## Records supplied
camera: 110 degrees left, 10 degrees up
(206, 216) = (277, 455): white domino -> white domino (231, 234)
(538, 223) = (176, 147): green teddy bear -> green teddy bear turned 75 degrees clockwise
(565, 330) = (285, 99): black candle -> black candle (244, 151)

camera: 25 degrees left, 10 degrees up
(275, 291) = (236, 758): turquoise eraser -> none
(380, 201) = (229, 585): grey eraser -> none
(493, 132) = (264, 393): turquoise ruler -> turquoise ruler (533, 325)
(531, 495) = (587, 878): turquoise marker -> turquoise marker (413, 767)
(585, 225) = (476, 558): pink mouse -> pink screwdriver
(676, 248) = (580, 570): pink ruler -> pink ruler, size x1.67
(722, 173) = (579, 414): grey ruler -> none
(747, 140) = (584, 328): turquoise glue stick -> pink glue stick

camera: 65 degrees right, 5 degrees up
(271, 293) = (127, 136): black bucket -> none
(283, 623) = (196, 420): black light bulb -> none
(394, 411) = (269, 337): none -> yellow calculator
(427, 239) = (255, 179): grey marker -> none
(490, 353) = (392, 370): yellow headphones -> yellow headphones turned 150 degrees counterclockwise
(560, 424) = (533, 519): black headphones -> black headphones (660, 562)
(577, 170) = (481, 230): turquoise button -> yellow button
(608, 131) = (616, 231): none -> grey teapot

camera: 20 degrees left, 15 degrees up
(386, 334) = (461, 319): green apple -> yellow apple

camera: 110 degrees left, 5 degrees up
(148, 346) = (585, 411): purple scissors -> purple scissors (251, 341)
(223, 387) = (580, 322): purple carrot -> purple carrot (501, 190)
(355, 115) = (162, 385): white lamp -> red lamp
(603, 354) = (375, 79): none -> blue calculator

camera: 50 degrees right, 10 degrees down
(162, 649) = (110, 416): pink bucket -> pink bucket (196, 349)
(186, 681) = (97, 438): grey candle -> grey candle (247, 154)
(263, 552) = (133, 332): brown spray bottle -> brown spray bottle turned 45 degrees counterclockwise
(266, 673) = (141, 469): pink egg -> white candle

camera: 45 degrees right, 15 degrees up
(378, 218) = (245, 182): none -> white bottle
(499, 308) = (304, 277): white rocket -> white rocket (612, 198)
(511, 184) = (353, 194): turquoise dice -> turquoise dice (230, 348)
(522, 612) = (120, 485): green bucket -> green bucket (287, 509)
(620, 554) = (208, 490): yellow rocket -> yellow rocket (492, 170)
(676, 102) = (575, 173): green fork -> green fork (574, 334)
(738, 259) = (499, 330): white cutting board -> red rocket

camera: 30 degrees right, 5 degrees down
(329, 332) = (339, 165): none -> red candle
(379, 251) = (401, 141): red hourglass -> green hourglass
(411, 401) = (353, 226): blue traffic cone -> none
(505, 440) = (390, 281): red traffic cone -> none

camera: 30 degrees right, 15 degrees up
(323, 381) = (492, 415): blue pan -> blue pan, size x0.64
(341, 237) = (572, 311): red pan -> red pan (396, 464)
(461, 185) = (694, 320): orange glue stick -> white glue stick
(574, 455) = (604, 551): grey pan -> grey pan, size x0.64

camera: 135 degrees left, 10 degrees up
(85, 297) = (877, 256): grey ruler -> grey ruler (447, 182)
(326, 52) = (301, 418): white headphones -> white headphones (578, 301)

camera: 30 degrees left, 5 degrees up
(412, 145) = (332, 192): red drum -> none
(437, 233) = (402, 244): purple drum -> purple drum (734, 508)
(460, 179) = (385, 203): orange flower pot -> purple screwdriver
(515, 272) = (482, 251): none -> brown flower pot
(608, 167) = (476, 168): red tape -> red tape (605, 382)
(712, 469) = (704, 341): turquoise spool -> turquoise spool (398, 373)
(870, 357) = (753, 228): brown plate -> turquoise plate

## What is expected
Give back exactly the lines from the first line of the records through the line holding "(565, 330) = (285, 99): black", including both of those lines and leaving out all others.

## Answer space
camera: 110 degrees left, 10 degrees up
(206, 216) = (277, 455): white domino -> white domino (231, 234)
(538, 223) = (176, 147): green teddy bear -> green teddy bear turned 75 degrees clockwise
(565, 330) = (285, 99): black candle -> black candle (244, 151)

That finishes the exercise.